■ **PROMPT**
Without the pictures, repeat the listing character for character.

■ **INPUT DATA**
>>>>

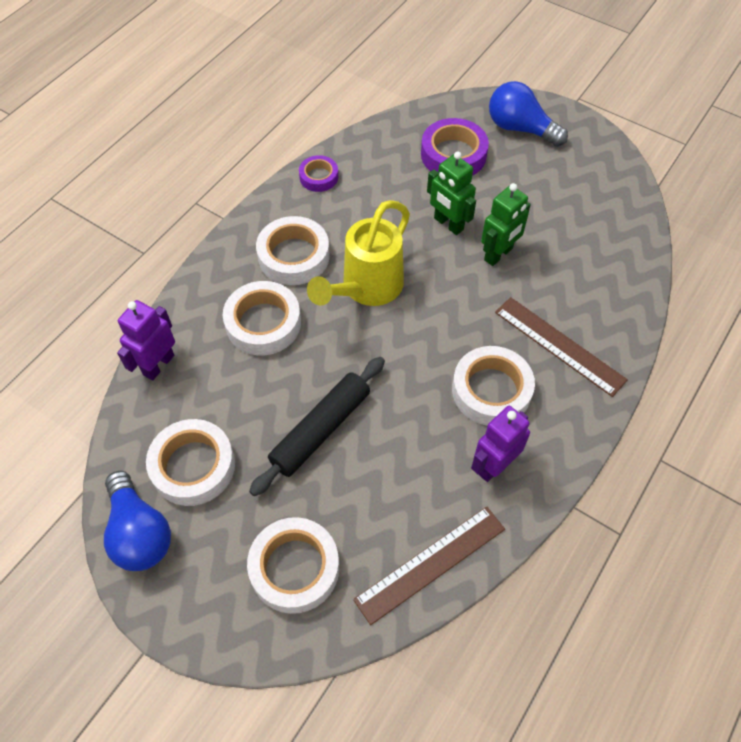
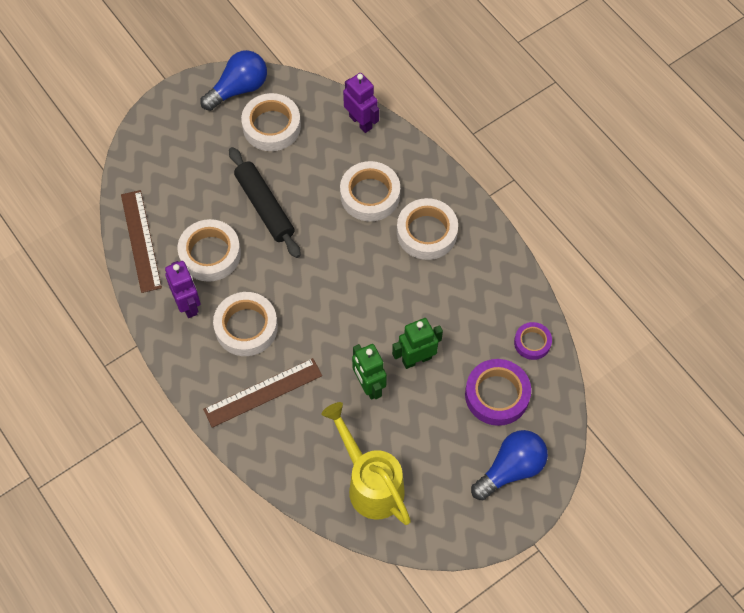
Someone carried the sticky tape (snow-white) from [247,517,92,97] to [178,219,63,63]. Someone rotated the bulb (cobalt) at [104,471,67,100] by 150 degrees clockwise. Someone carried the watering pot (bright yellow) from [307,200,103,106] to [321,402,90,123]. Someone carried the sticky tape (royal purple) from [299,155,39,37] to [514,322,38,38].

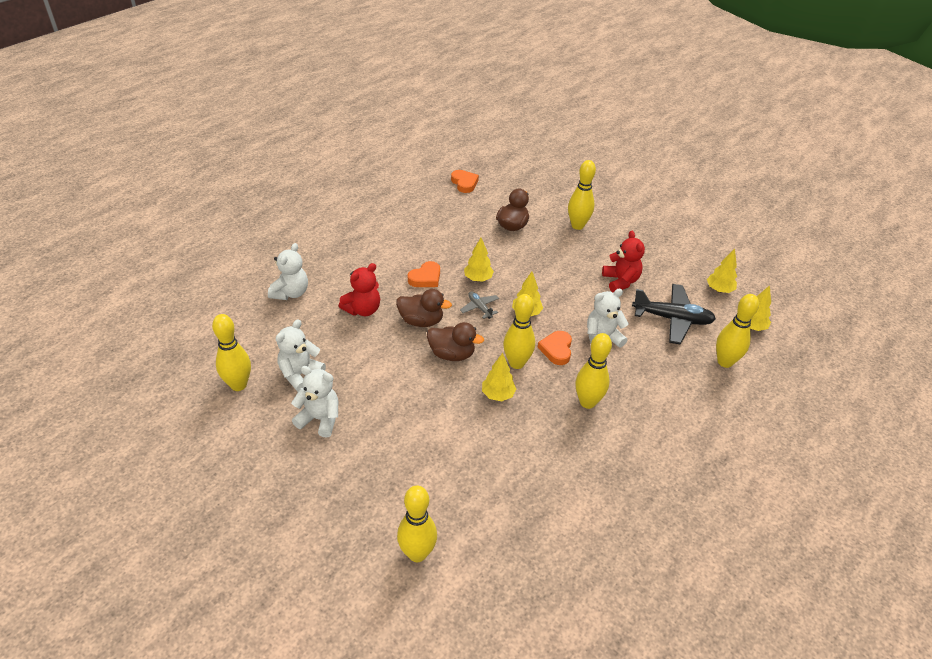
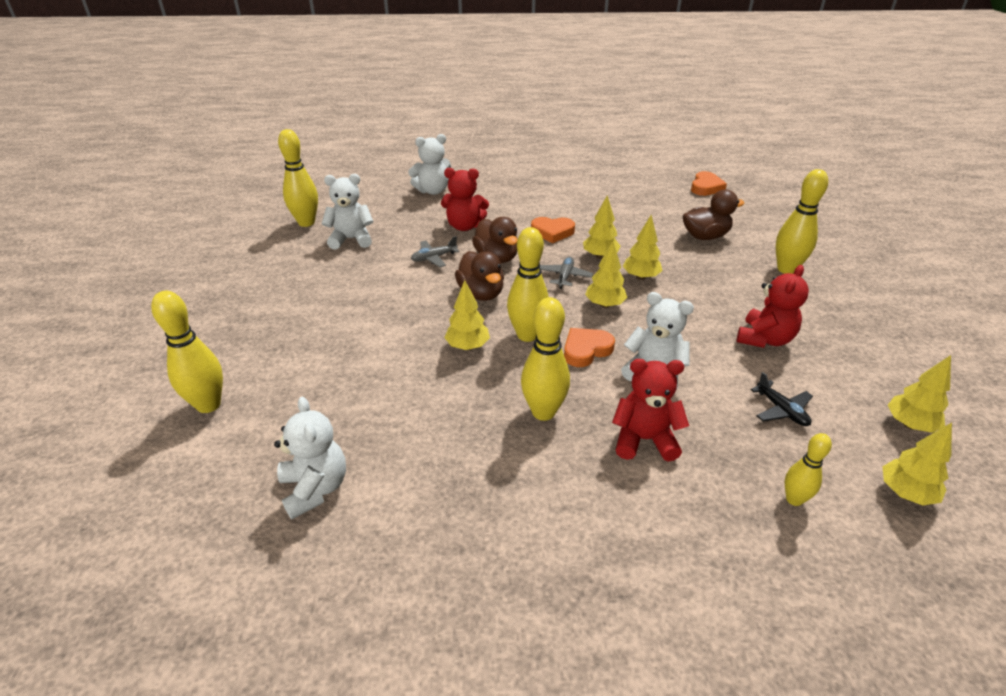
Someone carried the stuffed bear (snow-white) from [291,366,47,71] to [274,397,72,122]. Someone put down the plane (gray) at [411,236,48,31]. Someone put down the stuffed bear (crimson) at [612,359,77,102]. Someone put down the fir tree (bright yellow) at [623,215,40,65]. Someone scaled the plane (black) at [632,284,84,61] by 0.50. Someone scaled the skittle (bright yellow) at [716,294,43,74] by 0.59.

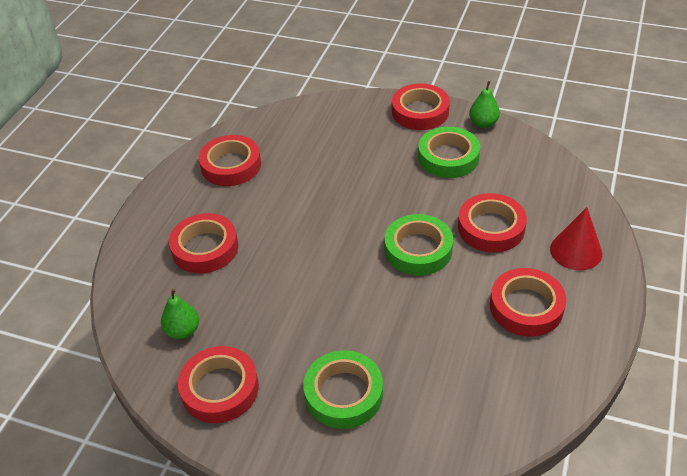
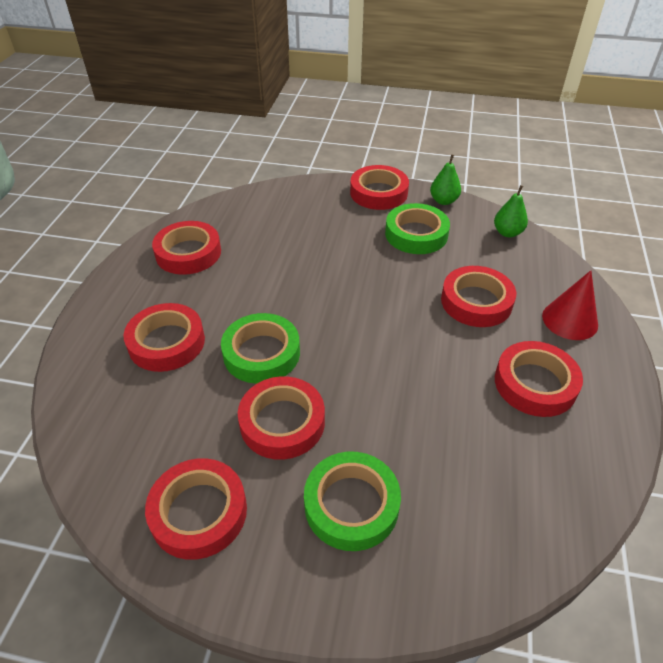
Someone carried the sticky tape (leaf-green) from [384,214,69,61] to [221,313,79,71]. Someone put down the sticky tape (crimson) at [238,376,87,84]. Someone carried the toy pear (leaf-green) from [161,289,38,50] to [494,185,34,52].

<<<<

■ **RESULT**
Someone carried the sticky tape (snow-white) from [247,517,92,97] to [178,219,63,63]. Someone rotated the bulb (cobalt) at [104,471,67,100] by 150 degrees clockwise. Someone carried the watering pot (bright yellow) from [307,200,103,106] to [321,402,90,123]. Someone carried the sticky tape (royal purple) from [299,155,39,37] to [514,322,38,38].

Someone carried the stuffed bear (snow-white) from [291,366,47,71] to [274,397,72,122]. Someone put down the plane (gray) at [411,236,48,31]. Someone put down the stuffed bear (crimson) at [612,359,77,102]. Someone put down the fir tree (bright yellow) at [623,215,40,65]. Someone scaled the plane (black) at [632,284,84,61] by 0.50. Someone scaled the skittle (bright yellow) at [716,294,43,74] by 0.59.

Someone carried the sticky tape (leaf-green) from [384,214,69,61] to [221,313,79,71]. Someone put down the sticky tape (crimson) at [238,376,87,84]. Someone carried the toy pear (leaf-green) from [161,289,38,50] to [494,185,34,52].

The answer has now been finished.